**Material to process**
*** Block opens ***

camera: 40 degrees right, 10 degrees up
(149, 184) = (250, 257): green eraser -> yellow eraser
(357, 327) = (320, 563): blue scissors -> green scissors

*** Block closes ***
*** Block opens ***

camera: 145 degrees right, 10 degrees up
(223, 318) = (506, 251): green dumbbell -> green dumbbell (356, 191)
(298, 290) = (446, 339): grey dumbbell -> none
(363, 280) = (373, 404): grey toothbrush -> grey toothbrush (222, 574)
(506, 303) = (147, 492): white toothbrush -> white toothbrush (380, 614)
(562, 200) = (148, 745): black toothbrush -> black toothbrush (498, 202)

*** Block closes ***
*** Block opens ***

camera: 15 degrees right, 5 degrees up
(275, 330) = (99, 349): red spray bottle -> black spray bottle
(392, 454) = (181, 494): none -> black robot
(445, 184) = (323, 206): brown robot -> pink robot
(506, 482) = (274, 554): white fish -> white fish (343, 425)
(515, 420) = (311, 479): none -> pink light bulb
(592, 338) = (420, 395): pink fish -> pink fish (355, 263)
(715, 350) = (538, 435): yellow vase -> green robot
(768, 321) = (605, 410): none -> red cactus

*** Block closes ***

**What is required**
Which lines run from the one holding "camera: 40 degrees right, 10 degrees up" through the one holding "(357, 327) = (320, 563): blue" in the records above? Repeat them exactly, both included, and nothing more.

**Answer space**
camera: 40 degrees right, 10 degrees up
(149, 184) = (250, 257): green eraser -> yellow eraser
(357, 327) = (320, 563): blue scissors -> green scissors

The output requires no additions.